** Start Data for processing **

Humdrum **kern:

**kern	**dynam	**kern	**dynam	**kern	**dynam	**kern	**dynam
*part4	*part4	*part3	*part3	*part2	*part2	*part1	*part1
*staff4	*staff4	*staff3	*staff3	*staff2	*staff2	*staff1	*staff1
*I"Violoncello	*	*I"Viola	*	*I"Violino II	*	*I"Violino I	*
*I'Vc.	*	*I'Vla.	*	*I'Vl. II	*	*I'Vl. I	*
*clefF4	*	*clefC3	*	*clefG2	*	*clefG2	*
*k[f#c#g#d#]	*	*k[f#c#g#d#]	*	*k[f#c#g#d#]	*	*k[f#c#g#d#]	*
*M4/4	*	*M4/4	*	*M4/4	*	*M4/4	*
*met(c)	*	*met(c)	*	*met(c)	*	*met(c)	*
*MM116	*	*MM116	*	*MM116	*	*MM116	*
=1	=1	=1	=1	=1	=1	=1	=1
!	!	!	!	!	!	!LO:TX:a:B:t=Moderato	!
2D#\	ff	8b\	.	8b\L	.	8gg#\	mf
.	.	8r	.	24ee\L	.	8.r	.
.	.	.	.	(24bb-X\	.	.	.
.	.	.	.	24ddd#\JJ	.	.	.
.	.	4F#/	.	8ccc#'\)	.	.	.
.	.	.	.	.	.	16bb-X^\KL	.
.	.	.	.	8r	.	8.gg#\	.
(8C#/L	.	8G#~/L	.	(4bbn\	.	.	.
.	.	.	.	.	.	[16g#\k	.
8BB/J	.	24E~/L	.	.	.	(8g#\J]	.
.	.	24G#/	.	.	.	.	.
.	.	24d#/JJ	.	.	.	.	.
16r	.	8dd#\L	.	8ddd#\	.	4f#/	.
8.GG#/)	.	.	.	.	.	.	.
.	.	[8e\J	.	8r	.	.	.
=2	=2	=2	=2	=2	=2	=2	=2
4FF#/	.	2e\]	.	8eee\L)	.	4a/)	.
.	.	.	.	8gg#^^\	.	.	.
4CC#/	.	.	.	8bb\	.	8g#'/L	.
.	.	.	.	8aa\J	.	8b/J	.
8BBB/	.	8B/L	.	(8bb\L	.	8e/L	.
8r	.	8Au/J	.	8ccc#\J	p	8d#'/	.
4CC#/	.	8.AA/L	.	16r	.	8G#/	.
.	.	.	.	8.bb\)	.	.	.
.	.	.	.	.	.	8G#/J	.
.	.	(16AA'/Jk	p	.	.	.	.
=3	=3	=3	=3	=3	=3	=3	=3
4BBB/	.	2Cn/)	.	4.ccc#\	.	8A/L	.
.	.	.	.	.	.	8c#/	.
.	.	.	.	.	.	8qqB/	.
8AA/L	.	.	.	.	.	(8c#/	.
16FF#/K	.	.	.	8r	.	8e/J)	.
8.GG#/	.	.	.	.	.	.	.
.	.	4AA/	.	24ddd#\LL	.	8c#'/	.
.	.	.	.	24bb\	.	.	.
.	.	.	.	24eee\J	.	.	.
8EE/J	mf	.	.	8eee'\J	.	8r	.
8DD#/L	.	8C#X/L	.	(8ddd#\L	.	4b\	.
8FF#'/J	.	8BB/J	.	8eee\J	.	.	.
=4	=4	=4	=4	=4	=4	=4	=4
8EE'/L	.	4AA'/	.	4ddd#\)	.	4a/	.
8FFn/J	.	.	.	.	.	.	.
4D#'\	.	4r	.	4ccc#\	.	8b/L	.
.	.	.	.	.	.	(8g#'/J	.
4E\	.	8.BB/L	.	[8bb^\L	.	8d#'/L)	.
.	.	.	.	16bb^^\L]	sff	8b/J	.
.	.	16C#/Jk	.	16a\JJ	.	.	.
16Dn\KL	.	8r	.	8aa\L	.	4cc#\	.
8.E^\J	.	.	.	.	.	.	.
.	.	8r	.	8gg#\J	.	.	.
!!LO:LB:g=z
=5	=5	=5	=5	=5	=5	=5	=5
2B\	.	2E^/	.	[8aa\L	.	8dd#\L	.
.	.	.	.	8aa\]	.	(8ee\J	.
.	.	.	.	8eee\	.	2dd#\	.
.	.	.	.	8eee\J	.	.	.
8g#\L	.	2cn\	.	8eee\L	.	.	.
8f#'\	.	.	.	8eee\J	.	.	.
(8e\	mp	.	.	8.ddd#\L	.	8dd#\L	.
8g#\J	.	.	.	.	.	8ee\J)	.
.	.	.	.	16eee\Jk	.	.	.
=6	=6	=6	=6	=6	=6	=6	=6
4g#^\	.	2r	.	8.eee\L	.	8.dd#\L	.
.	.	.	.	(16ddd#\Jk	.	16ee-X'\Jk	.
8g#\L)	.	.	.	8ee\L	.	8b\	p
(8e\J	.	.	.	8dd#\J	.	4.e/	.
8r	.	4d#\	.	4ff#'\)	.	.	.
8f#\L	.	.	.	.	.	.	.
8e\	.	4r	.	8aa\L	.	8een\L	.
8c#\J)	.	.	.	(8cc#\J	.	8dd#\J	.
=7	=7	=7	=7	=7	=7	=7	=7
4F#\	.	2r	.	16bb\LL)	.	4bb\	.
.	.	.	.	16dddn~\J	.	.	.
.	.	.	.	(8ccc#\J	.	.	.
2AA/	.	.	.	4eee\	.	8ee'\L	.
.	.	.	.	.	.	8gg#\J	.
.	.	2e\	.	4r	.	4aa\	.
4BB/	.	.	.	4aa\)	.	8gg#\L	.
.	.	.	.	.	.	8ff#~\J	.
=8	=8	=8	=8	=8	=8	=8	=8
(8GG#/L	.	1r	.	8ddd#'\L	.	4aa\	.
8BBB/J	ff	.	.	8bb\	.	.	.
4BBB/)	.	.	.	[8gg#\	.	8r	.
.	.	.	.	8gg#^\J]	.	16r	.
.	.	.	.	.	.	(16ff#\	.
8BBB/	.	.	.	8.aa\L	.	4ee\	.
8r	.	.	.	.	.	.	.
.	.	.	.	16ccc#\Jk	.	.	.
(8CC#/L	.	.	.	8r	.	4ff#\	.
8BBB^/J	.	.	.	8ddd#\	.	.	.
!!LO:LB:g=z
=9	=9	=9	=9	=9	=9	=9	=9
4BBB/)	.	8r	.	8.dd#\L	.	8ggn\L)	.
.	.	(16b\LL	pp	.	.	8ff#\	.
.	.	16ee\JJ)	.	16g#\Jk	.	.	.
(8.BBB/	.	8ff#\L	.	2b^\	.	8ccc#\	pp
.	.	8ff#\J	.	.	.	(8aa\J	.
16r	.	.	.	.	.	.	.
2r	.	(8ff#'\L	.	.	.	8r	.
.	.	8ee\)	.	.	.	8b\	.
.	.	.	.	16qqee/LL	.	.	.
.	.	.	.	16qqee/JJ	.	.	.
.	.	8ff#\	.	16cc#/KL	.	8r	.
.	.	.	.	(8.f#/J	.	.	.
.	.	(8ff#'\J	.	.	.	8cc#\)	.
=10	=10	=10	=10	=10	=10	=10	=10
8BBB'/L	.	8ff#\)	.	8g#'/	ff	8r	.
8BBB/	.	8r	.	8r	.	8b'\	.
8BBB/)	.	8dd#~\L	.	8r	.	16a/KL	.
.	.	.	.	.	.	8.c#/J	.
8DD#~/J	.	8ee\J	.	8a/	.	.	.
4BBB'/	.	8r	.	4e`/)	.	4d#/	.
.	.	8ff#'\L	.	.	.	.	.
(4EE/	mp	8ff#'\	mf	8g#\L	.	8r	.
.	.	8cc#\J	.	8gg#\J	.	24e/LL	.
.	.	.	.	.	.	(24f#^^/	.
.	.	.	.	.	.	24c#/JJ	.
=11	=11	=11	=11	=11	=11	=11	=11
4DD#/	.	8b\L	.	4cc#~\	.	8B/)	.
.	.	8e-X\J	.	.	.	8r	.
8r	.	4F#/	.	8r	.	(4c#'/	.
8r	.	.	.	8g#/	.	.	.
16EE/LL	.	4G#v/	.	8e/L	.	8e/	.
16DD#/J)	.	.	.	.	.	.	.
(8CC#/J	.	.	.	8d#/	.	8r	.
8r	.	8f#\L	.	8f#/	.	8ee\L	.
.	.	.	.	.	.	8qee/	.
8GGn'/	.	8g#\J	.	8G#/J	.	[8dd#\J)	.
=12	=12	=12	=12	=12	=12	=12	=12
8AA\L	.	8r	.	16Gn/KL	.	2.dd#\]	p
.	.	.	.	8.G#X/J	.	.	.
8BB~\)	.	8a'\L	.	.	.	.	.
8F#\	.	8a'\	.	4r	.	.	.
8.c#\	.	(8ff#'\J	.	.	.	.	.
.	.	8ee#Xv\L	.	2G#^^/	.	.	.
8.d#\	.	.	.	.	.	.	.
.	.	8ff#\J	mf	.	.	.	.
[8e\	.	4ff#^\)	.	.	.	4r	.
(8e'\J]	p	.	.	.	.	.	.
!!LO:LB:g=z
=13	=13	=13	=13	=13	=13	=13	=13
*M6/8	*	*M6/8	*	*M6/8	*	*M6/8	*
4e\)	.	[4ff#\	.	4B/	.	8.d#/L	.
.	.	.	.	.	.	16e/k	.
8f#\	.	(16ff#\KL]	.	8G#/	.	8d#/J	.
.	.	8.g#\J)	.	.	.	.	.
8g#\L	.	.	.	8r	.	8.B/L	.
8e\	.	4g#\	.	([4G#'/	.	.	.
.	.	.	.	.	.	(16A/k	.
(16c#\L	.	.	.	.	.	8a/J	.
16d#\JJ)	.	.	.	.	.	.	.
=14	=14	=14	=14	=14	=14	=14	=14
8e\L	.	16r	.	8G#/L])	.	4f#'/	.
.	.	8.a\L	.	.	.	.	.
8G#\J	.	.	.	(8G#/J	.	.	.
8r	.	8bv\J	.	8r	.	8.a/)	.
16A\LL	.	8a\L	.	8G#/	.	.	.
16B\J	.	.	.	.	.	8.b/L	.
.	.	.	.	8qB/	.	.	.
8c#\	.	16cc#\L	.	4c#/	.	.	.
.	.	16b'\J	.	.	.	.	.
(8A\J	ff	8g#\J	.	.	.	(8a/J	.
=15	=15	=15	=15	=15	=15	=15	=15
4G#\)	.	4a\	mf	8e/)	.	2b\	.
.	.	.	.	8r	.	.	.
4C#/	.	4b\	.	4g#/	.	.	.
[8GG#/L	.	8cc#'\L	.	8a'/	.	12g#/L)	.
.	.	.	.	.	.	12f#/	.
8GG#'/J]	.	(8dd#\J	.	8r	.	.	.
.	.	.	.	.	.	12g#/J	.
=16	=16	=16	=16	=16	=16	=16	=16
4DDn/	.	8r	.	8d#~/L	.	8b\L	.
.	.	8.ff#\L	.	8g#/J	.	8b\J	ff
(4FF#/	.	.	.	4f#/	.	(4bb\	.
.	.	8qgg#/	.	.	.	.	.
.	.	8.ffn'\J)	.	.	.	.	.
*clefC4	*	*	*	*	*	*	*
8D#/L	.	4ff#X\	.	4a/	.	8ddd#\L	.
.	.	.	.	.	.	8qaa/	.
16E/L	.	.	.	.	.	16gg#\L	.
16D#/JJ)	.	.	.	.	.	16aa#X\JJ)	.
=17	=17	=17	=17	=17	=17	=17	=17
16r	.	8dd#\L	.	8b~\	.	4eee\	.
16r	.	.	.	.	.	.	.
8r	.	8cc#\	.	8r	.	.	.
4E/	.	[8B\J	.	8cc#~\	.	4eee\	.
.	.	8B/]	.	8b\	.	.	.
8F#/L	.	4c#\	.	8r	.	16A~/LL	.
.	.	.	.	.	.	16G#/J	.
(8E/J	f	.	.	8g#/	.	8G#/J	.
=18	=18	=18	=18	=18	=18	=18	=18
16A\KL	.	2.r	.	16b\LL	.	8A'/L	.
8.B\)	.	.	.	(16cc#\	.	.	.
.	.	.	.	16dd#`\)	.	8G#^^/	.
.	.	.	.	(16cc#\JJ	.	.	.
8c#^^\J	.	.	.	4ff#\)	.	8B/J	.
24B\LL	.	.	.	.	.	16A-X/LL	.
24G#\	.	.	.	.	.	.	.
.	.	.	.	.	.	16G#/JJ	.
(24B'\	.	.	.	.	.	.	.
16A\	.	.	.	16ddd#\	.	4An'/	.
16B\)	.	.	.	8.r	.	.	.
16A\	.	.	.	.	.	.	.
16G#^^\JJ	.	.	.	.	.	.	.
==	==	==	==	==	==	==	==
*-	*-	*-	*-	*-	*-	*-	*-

** End Data for processing **

Count the lines in the listing above that contain the string "kern", and reply with that number alone.

Result: 2